→ Task brief
Look below for the line with "blue plate A11:A13" and the line with "black brick I1:J4"; repeat exactly those two lines and all lines between them, but no pictures.

[[ Data for this exercise open ]]

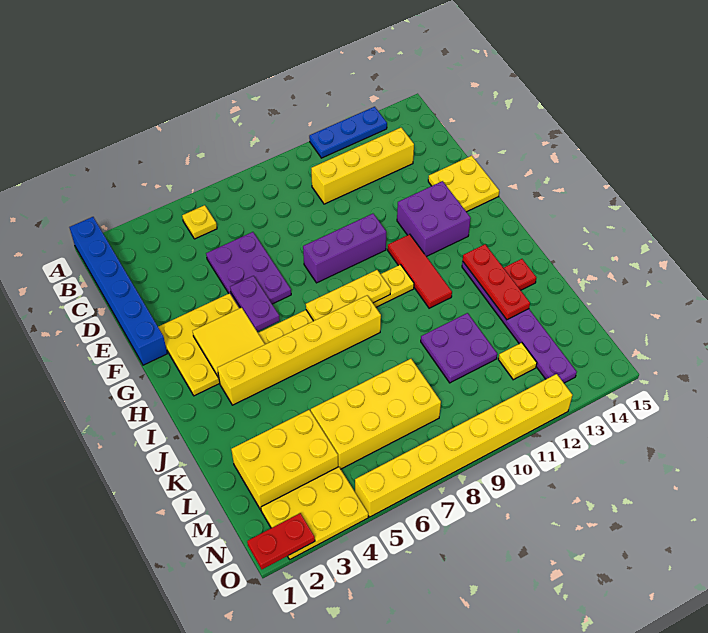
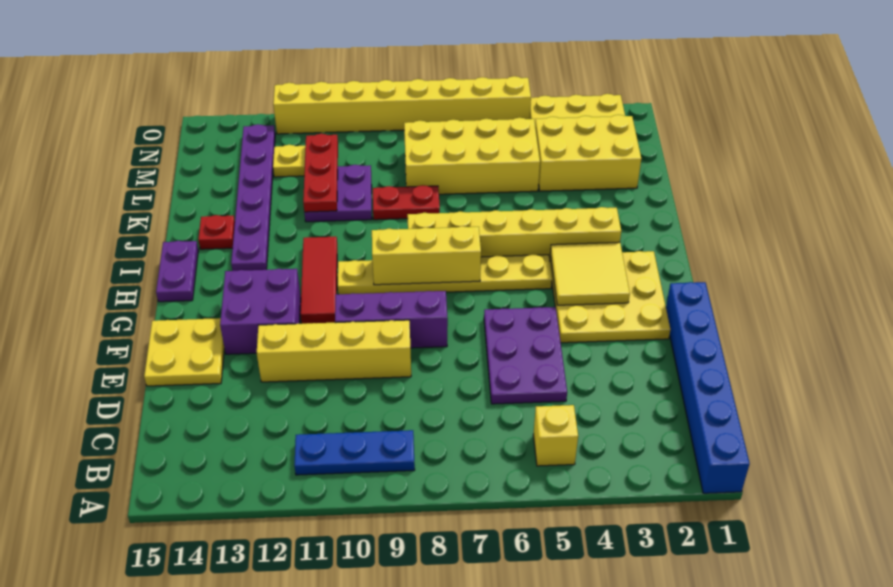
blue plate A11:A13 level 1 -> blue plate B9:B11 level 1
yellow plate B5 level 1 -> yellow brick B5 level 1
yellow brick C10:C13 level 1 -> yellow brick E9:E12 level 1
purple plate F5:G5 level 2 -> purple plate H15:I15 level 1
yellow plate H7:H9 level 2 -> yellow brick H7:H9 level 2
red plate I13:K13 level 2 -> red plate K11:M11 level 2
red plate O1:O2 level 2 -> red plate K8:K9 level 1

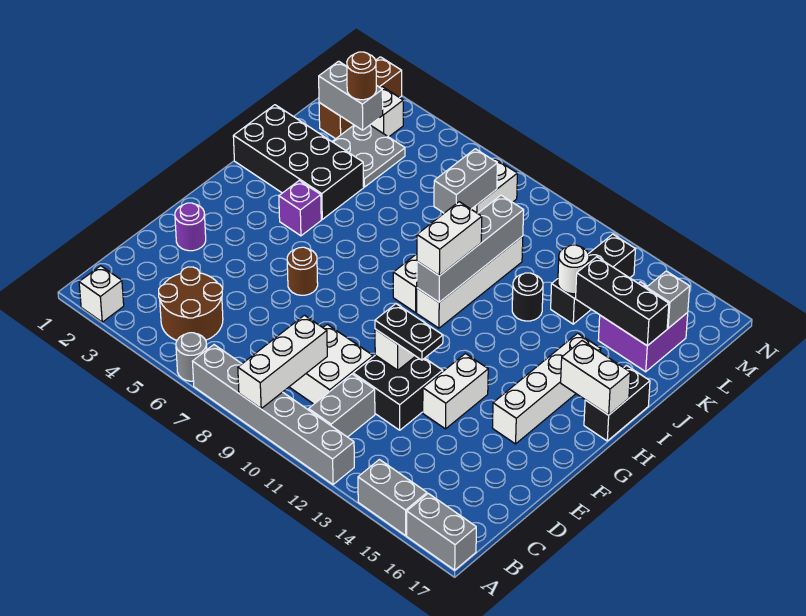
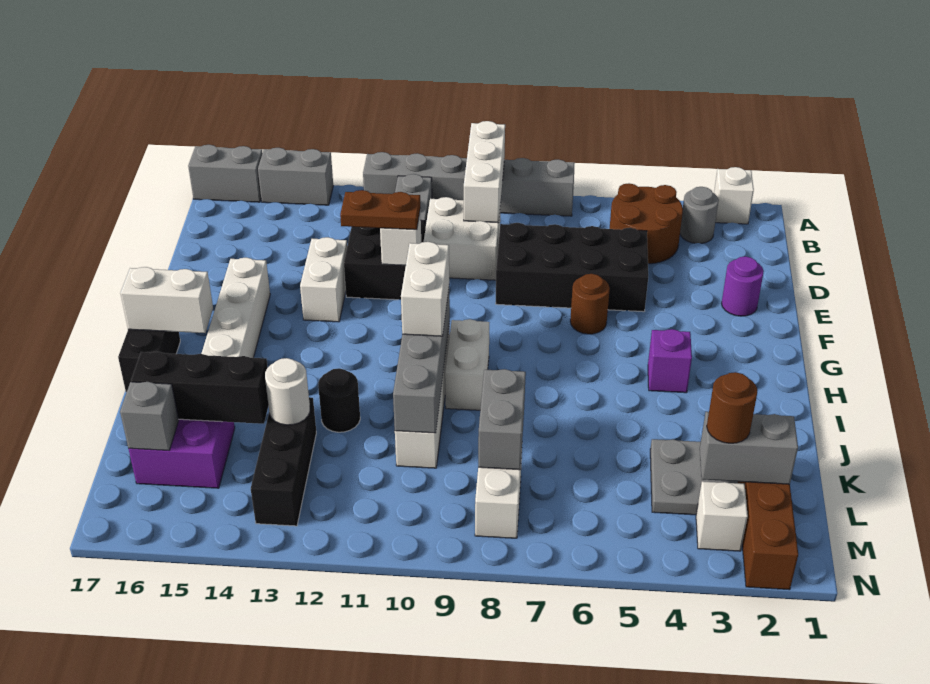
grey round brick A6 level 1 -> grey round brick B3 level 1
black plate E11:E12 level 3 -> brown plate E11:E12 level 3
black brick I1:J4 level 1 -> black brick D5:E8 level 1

[[ Data for this exercise closed ]]
[[ Data for this exercise open ]]

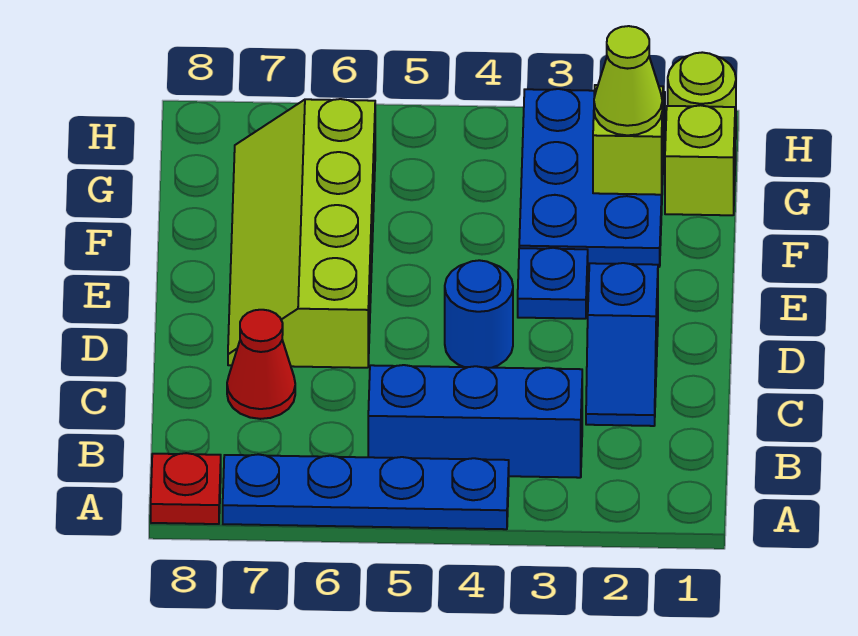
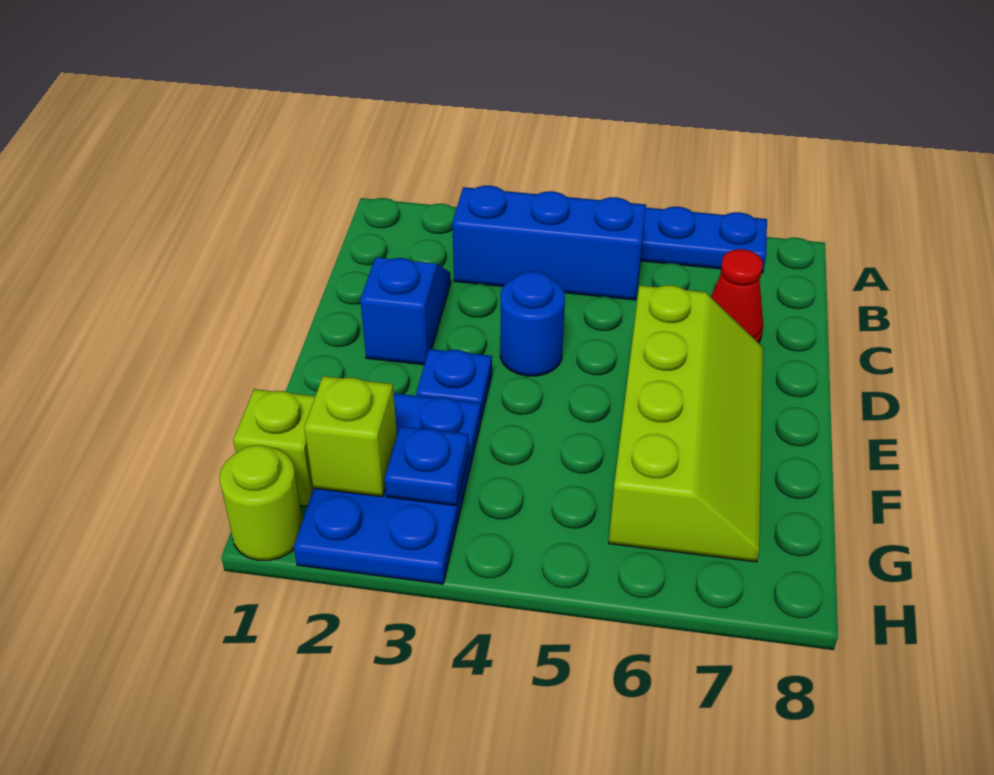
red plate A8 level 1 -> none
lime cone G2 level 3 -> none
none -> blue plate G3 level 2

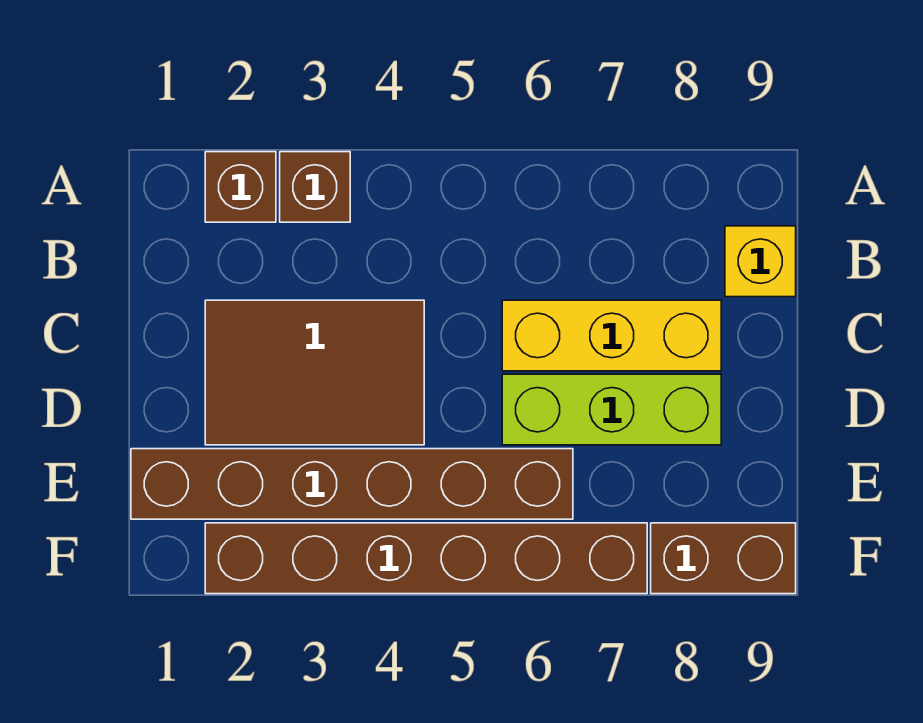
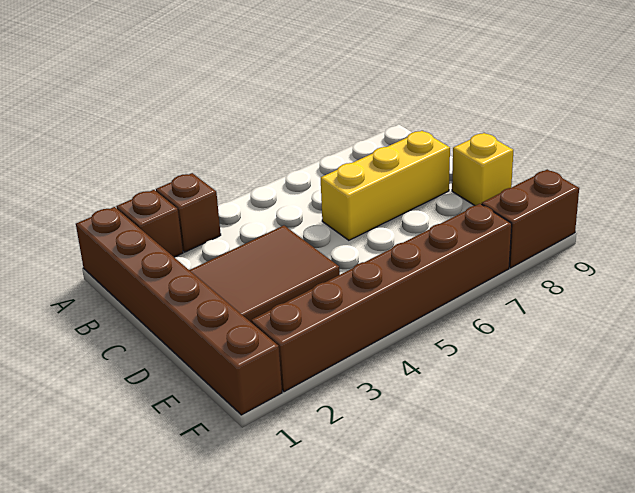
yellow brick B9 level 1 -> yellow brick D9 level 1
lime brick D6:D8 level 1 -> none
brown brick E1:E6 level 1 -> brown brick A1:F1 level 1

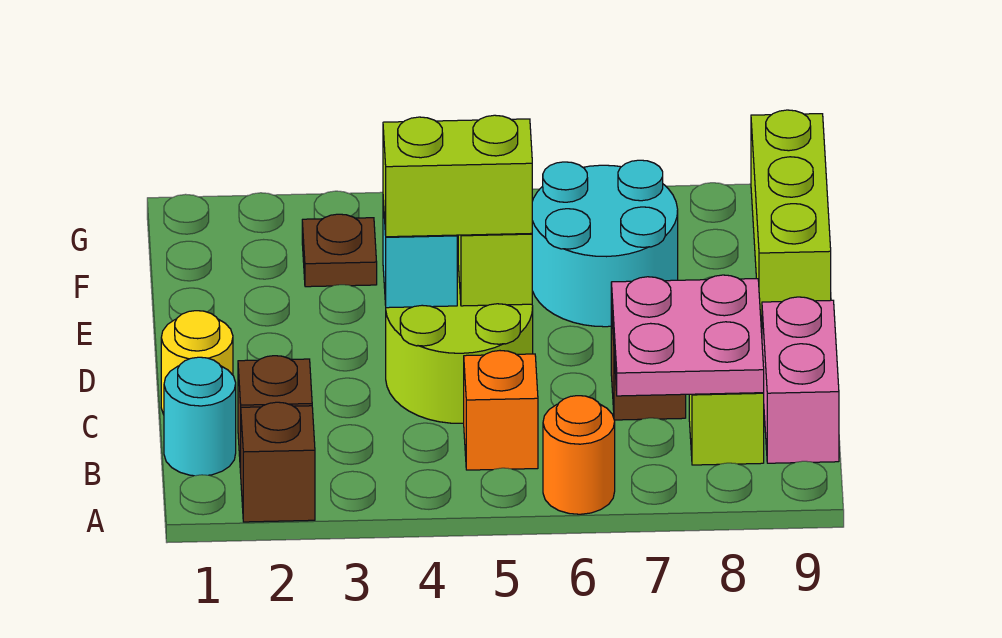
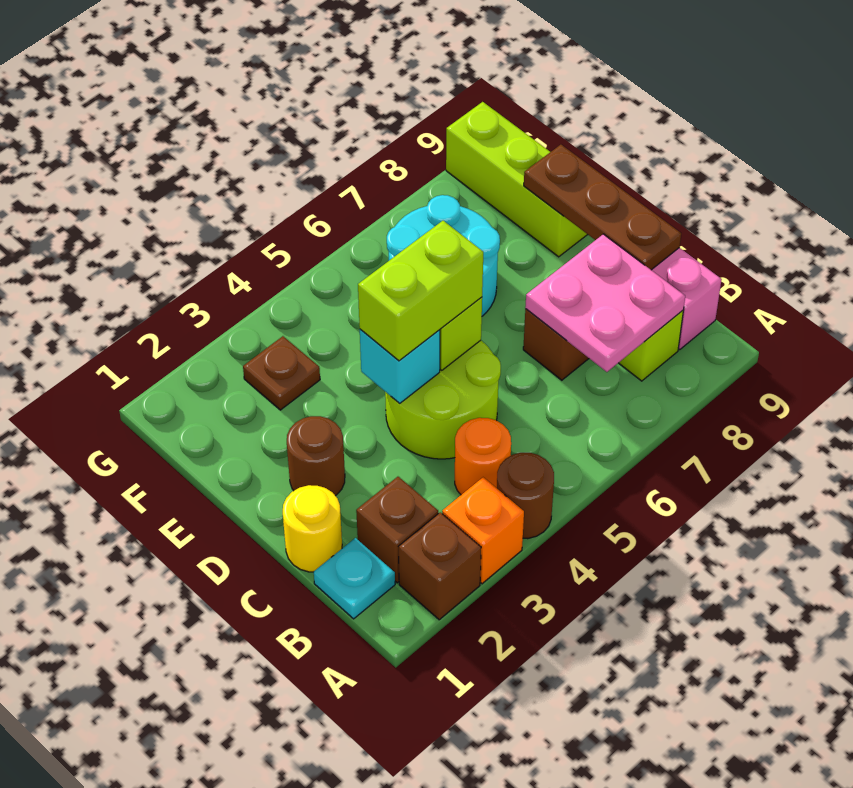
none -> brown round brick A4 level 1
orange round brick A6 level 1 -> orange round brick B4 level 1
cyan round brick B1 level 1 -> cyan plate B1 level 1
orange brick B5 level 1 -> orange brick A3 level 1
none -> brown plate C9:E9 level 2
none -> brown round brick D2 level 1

[[ Data for this exercise closed ]]

→ Your solution
blue plate A11:A13 level 1 -> blue plate B9:B11 level 1
yellow plate B5 level 1 -> yellow brick B5 level 1
yellow brick C10:C13 level 1 -> yellow brick E9:E12 level 1
purple plate F5:G5 level 2 -> purple plate H15:I15 level 1
yellow plate H7:H9 level 2 -> yellow brick H7:H9 level 2
red plate I13:K13 level 2 -> red plate K11:M11 level 2
red plate O1:O2 level 2 -> red plate K8:K9 level 1

grey round brick A6 level 1 -> grey round brick B3 level 1
black plate E11:E12 level 3 -> brown plate E11:E12 level 3
black brick I1:J4 level 1 -> black brick D5:E8 level 1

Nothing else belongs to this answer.